--- Task ---
Your task is to copy the lines of the data below from the line holding "white candle [164,527] => nothing" through the line holding "green vase [464,184]", inclusive, exactly and with nothing added.

*** Data extracts ***

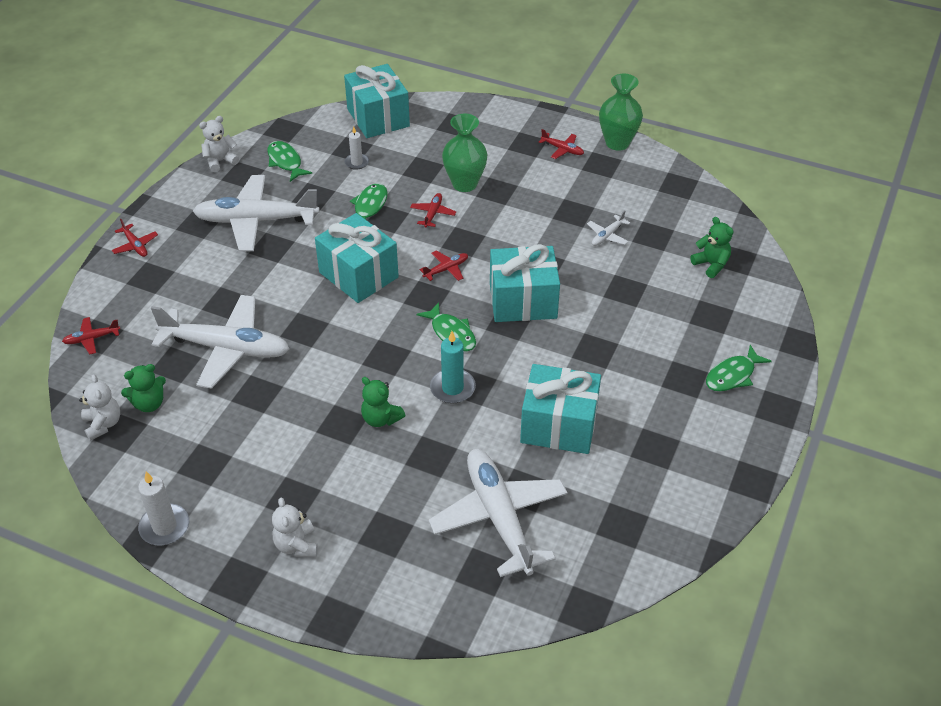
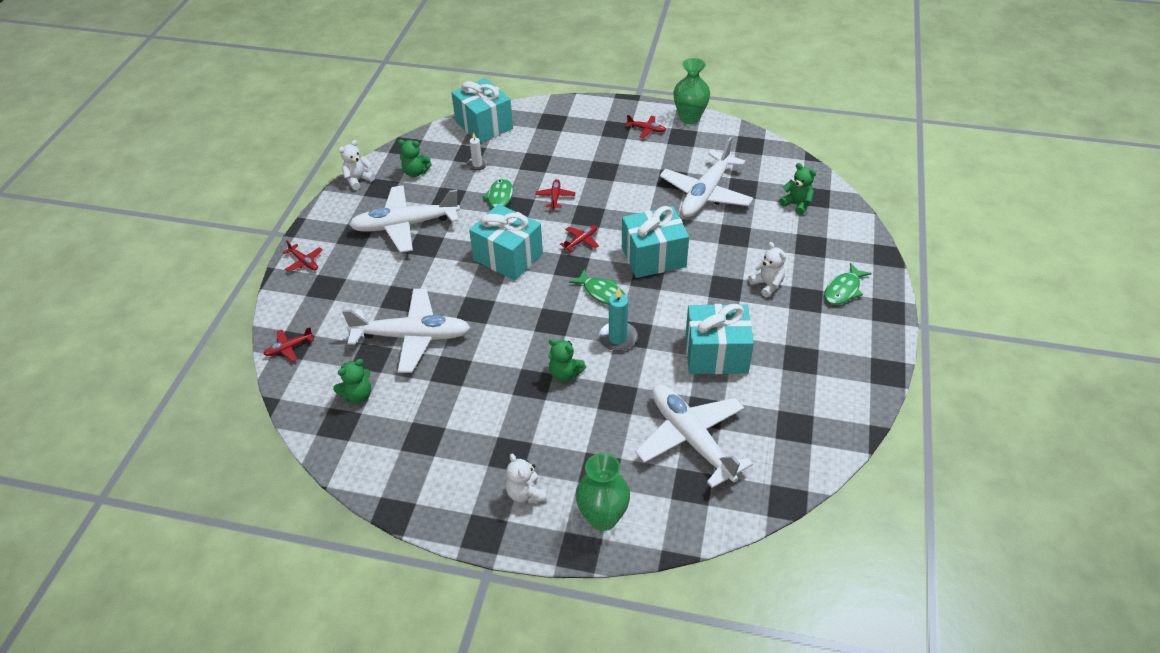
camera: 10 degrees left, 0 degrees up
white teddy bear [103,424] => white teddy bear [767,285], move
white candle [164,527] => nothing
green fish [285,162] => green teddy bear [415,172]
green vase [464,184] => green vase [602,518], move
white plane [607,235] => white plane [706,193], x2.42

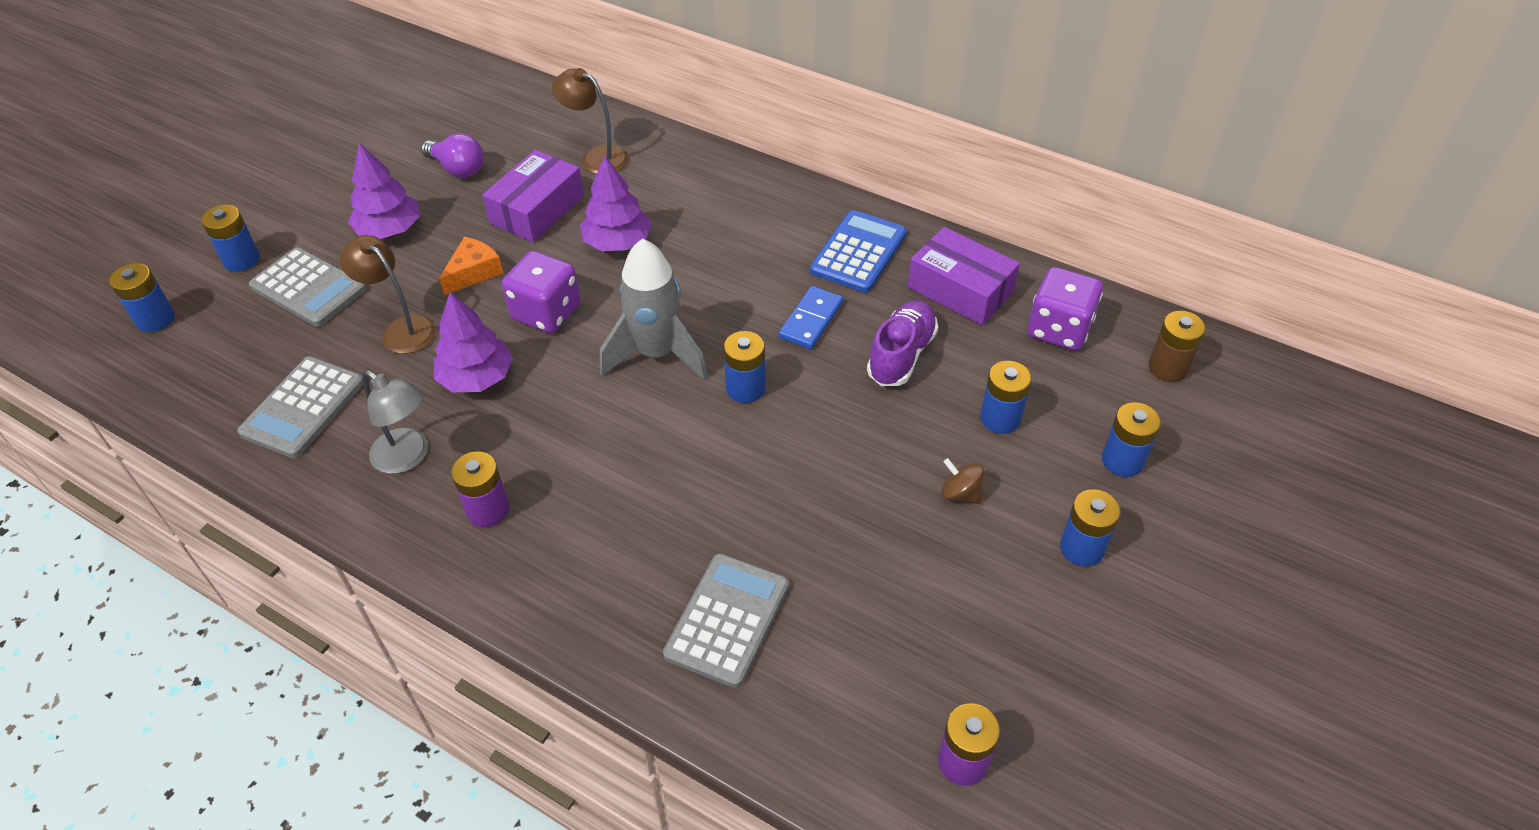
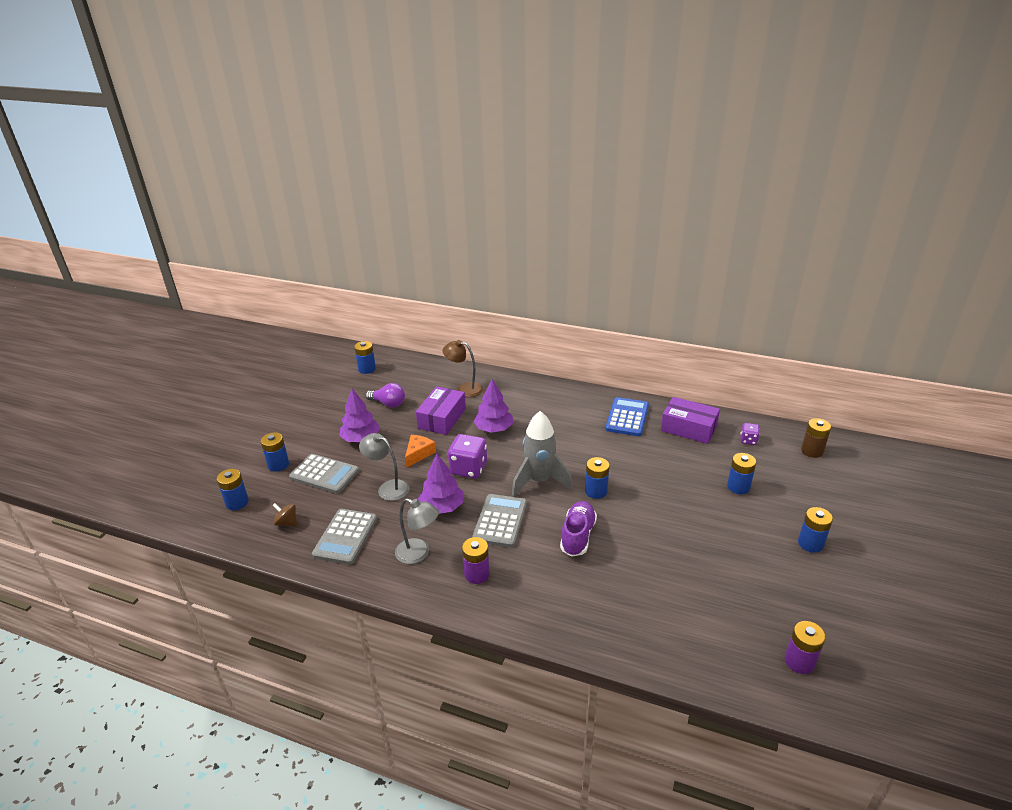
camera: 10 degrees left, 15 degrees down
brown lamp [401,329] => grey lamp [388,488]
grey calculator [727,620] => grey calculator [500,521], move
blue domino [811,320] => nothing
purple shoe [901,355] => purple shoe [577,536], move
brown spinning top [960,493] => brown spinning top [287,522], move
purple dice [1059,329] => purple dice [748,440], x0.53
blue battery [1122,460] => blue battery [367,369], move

***
*** Data extracts ***

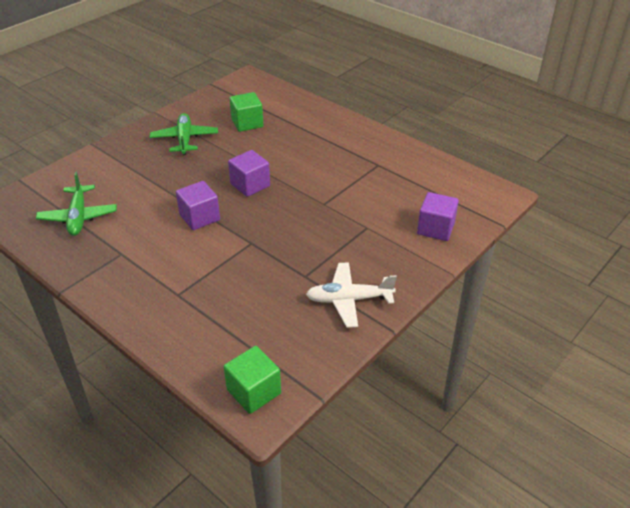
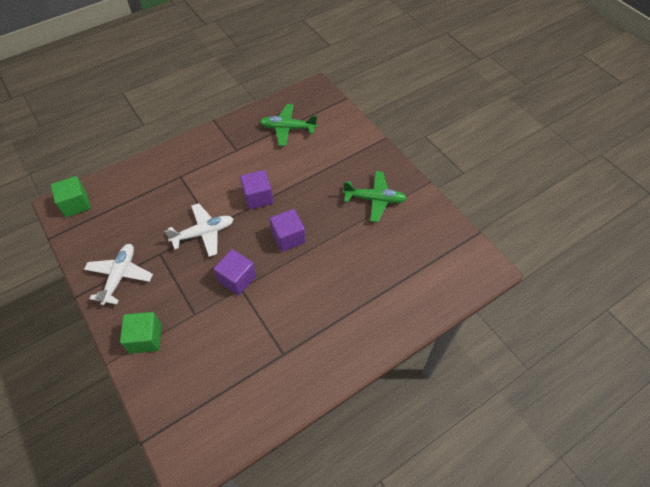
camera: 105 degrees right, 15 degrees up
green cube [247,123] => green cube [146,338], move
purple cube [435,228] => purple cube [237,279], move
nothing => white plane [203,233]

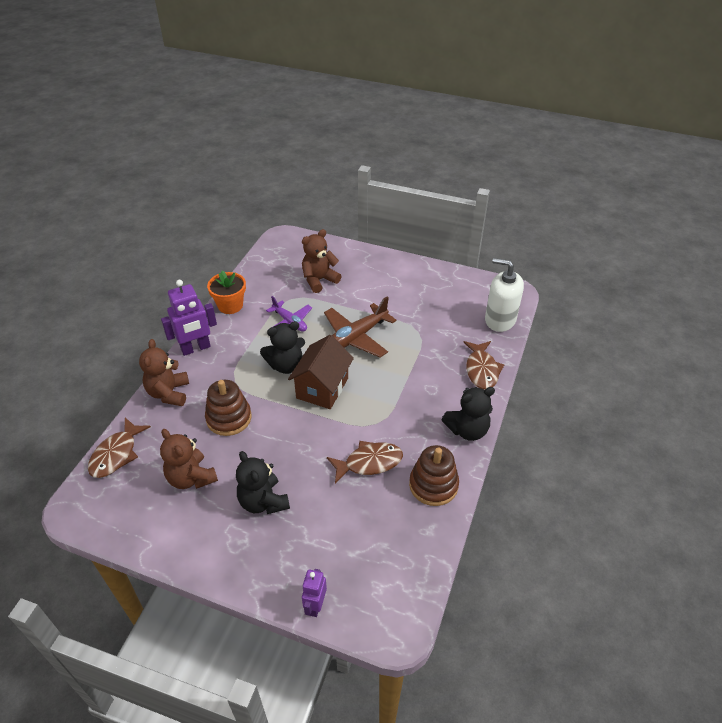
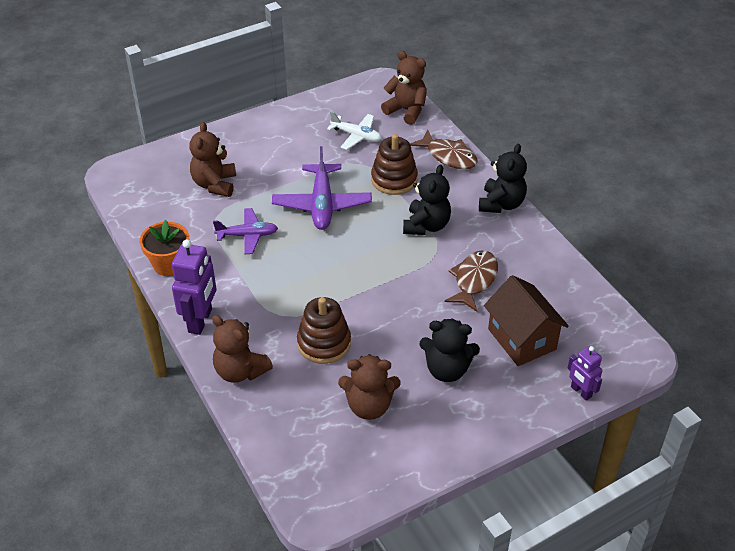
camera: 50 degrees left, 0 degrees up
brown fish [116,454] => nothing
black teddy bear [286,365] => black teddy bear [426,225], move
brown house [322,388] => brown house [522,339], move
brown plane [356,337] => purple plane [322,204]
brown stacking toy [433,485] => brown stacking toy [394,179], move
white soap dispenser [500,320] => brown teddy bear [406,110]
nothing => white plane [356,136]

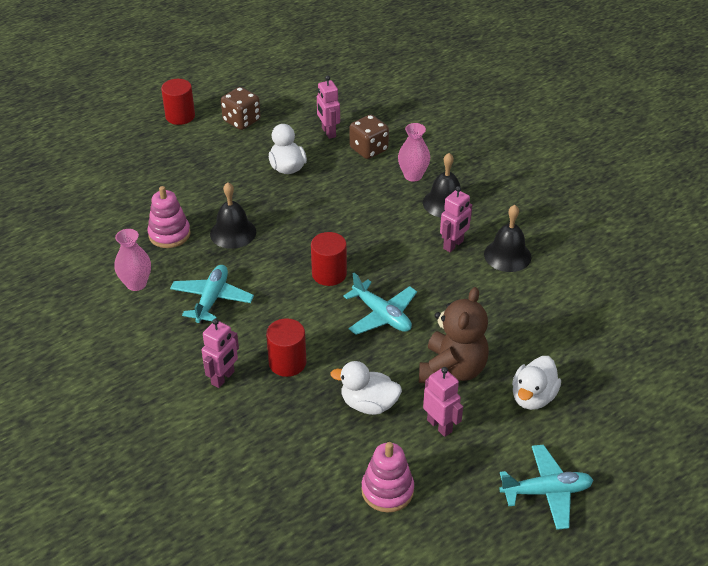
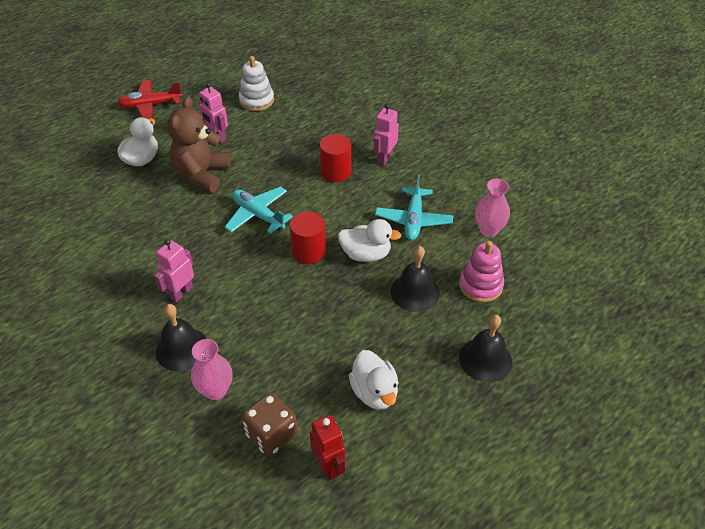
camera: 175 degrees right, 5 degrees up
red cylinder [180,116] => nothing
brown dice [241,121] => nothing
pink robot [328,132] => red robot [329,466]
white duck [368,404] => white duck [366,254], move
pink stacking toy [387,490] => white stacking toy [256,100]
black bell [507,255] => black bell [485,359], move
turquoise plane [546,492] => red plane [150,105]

***
*** Data extracts ***

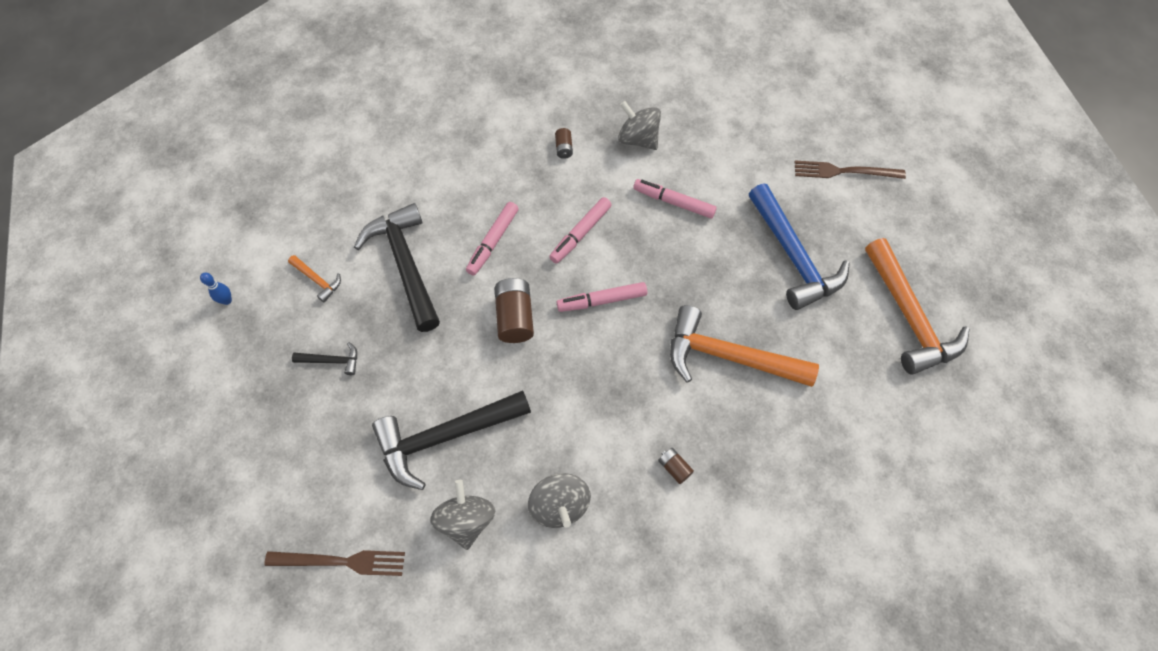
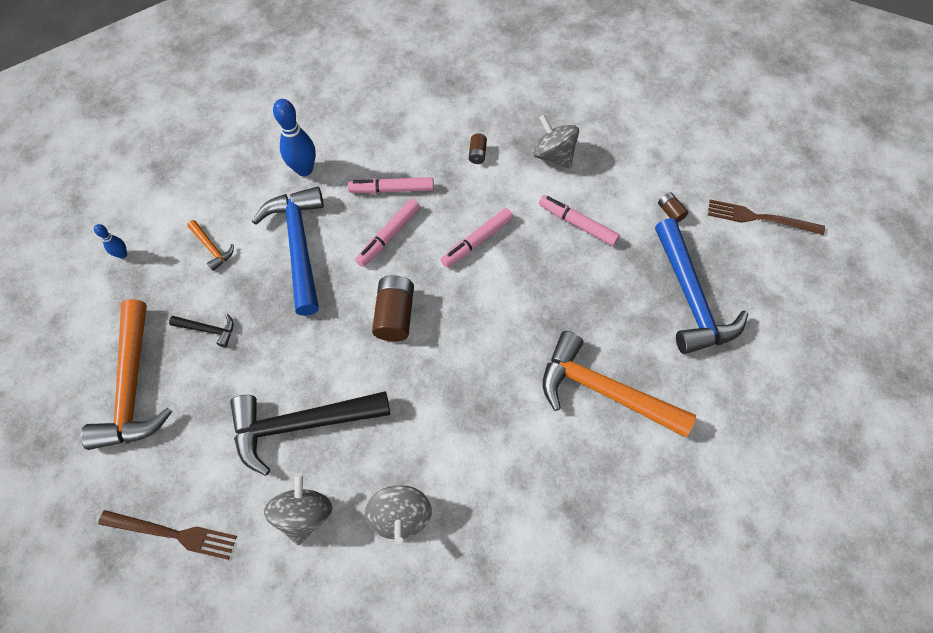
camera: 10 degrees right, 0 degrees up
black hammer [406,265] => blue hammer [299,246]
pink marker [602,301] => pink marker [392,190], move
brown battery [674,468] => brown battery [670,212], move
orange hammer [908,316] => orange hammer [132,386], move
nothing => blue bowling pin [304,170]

***

--- Your solution ---
white candle [164,527] => nothing
green fish [285,162] => green teddy bear [415,172]
green vase [464,184] => green vase [602,518], move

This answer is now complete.